▶ _Data under study_:

+---+

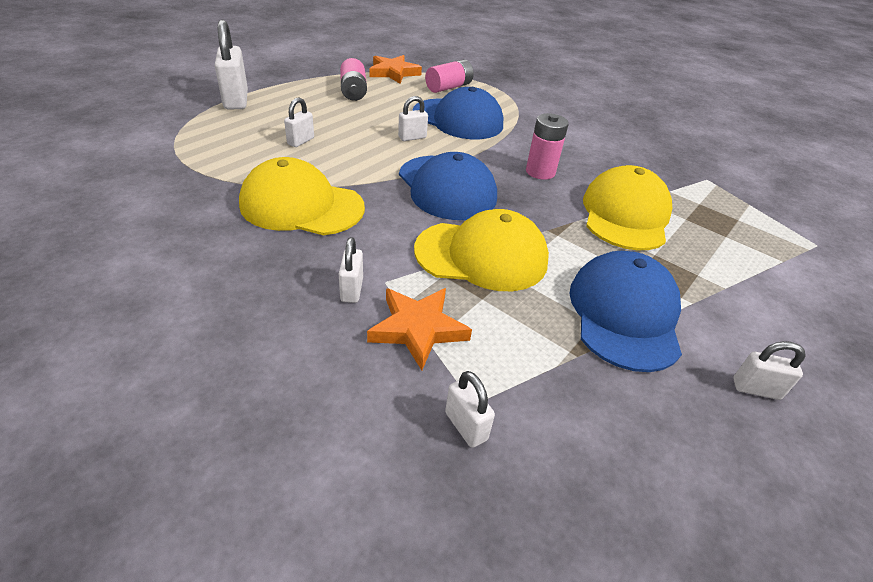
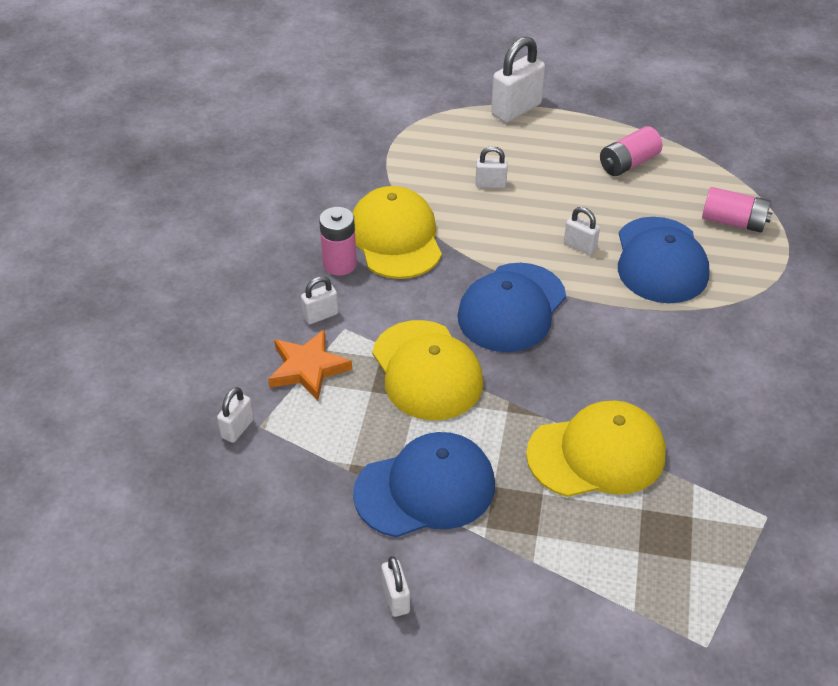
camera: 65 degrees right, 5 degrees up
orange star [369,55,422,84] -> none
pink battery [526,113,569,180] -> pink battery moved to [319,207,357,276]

+---+

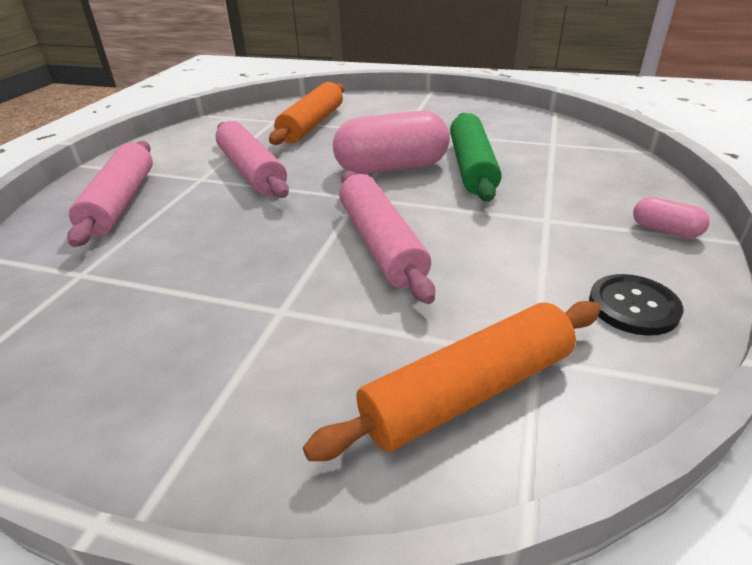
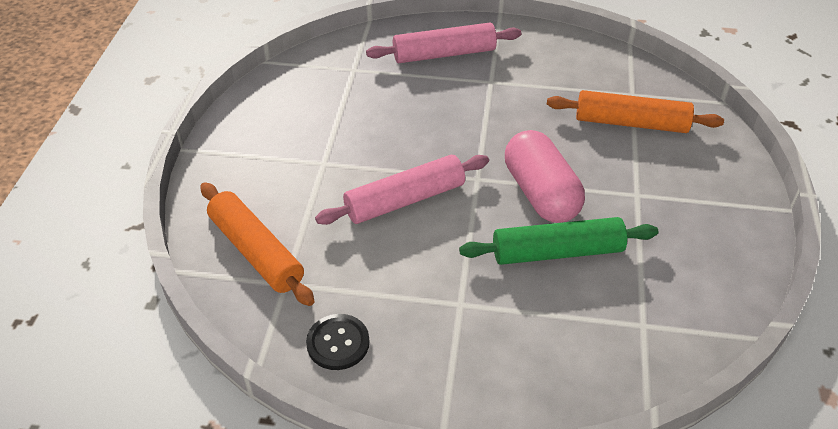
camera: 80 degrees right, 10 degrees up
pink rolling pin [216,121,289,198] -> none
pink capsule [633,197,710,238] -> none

+---+

▶ _Goal of the exercise_: Copy every line above in which the string "pink" shows up.

▶ _Written solution_:
pink battery [526,113,569,180] -> pink battery moved to [319,207,357,276]
pink rolling pin [216,121,289,198] -> none
pink capsule [633,197,710,238] -> none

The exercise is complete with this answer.